[Opening DATASET CONTENT section]
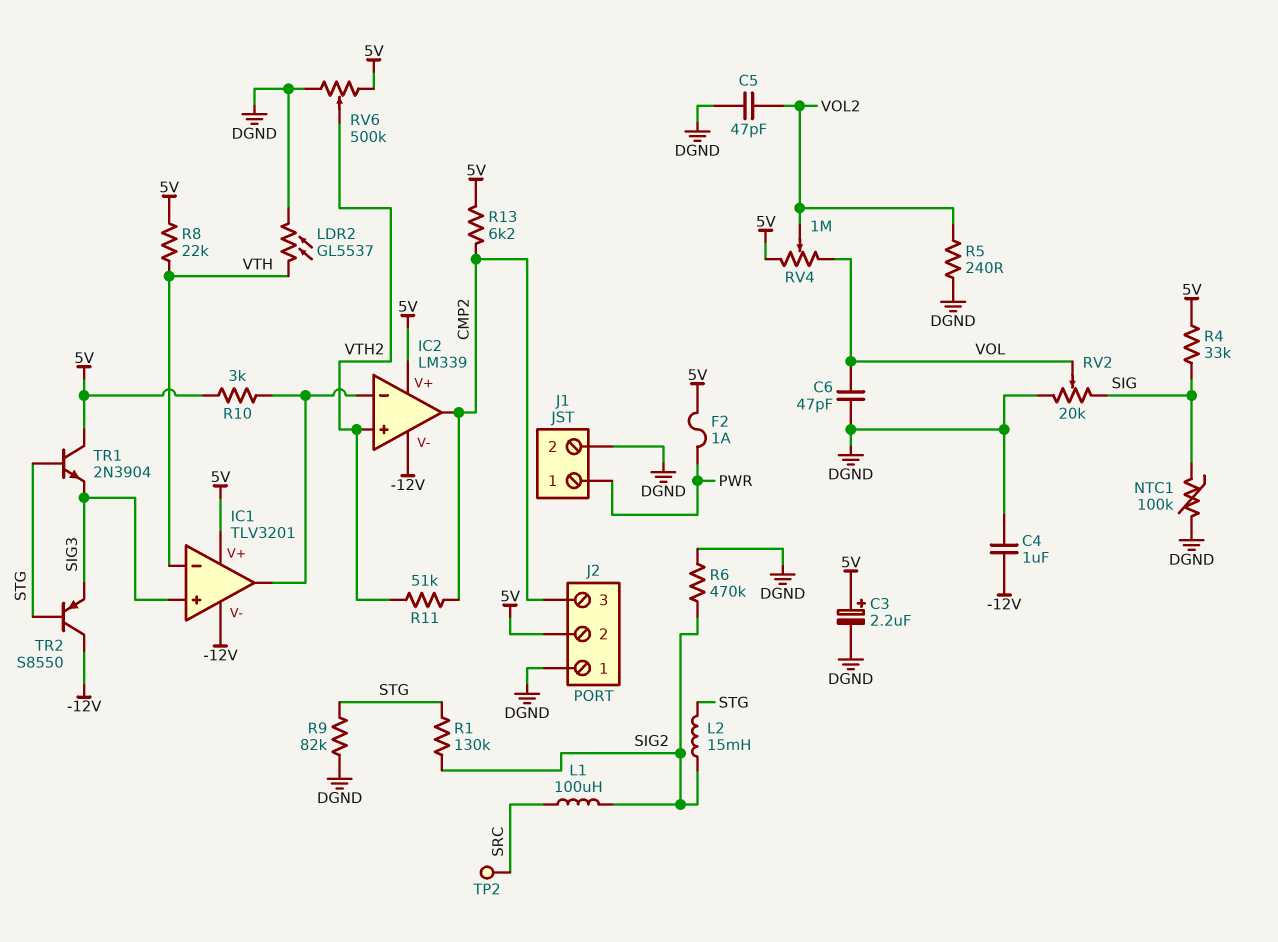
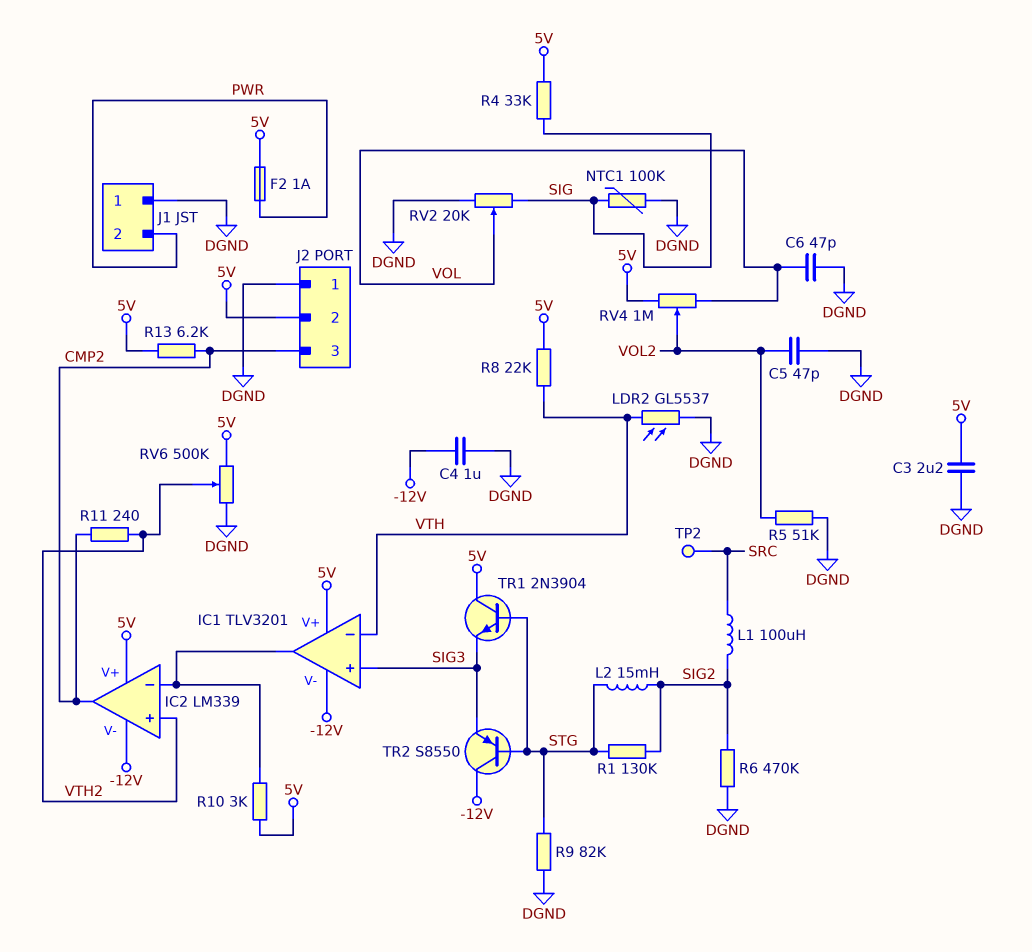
C3: 2.2uF (plus 5V, minus DGND) -> 2.2uF (5V, DGND)
J1 pin 1: PWR -> DGND
J1 pin 2: DGND -> PWR
R5: 240 (DGND, VOL2) -> 51k (DGND, VOL2)
R11: 51k (CMP2, VTH2) -> 240 (CMP2, VTH2)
[Closing DATASET CONTENT section]
◆ **PROBLEM**:
Line count for "DGND": count the lines in the records above that hold this word, and give only the number.

◆ **ANSWER TO THIS TASK**:
4